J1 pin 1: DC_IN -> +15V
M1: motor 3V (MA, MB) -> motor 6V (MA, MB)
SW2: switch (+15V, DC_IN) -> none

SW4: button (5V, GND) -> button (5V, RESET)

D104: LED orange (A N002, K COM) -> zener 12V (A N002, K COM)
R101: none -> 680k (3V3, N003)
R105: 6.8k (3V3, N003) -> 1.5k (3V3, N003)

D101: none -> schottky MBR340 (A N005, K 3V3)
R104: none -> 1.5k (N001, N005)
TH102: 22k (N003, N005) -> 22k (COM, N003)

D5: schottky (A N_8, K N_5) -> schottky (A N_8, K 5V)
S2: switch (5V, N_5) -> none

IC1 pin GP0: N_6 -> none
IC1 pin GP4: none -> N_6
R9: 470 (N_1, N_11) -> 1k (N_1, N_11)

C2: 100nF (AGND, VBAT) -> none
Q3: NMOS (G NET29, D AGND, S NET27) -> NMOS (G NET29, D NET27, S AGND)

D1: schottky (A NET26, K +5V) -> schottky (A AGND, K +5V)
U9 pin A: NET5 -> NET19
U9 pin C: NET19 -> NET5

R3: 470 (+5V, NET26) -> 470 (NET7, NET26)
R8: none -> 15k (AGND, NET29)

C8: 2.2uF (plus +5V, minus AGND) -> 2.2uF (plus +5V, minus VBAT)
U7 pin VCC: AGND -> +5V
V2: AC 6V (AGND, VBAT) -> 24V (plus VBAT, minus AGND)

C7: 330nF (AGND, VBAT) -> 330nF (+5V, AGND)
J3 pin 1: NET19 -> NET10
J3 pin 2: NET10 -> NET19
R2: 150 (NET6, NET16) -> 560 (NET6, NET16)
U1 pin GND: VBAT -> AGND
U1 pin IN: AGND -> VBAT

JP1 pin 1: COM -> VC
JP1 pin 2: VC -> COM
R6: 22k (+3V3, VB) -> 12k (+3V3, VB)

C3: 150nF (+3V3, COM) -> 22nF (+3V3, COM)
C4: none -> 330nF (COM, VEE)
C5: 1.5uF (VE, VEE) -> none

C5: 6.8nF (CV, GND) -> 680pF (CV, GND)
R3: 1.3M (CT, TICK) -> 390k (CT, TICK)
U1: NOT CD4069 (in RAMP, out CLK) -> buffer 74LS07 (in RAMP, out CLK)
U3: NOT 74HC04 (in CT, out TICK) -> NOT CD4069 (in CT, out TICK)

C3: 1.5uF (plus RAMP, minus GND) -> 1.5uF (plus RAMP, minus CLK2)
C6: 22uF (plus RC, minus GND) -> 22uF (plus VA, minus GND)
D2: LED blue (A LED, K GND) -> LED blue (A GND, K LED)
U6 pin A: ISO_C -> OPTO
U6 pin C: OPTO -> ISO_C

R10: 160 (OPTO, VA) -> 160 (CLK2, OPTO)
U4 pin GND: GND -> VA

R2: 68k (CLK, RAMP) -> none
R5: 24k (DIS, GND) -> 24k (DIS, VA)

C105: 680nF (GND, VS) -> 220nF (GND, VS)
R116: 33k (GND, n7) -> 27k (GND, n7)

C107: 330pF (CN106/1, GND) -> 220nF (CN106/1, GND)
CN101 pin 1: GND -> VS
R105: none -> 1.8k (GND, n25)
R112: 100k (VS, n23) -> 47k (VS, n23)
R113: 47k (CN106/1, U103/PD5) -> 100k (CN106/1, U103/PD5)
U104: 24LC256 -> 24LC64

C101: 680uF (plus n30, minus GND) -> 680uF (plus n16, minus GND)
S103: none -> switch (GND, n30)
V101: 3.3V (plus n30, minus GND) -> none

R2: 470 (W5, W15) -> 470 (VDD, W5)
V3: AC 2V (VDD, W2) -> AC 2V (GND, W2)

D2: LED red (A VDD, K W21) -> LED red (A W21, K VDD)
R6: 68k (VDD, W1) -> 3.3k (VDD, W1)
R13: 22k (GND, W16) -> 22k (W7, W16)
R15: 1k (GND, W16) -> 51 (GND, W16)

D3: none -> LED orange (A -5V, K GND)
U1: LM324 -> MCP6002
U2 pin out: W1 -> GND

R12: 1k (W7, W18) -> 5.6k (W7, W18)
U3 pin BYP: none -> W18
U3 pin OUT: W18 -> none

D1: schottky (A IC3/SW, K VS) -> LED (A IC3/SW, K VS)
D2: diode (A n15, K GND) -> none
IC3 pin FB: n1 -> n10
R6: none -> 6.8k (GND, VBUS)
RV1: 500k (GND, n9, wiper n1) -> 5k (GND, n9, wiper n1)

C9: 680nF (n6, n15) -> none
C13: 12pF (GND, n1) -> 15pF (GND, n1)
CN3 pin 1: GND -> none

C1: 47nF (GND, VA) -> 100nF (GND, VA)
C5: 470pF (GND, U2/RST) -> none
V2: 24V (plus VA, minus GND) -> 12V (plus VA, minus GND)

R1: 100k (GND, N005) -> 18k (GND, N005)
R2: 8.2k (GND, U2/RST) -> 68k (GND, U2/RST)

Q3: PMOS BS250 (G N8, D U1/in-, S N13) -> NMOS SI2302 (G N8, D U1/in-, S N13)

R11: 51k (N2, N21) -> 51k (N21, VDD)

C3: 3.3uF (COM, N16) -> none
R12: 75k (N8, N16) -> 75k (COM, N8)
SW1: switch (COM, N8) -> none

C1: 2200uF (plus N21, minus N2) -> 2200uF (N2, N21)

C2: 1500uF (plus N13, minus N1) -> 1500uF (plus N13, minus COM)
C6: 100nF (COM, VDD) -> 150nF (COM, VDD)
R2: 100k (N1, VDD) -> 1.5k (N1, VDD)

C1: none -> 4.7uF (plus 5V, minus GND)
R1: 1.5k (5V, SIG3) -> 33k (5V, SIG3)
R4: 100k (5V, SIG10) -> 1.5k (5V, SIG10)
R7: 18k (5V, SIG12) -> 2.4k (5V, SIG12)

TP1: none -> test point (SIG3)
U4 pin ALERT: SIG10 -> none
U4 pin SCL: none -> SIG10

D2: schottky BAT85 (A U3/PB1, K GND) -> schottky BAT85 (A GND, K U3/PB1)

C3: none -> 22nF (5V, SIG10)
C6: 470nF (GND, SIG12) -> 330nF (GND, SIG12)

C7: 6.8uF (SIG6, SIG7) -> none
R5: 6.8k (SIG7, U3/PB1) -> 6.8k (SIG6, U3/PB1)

********************

### WORK TO BE COMPLETED
Using the material above, work out how many lines contain the string "switch". Give the number only.

### ANSWER TO THIS PROBLEM
4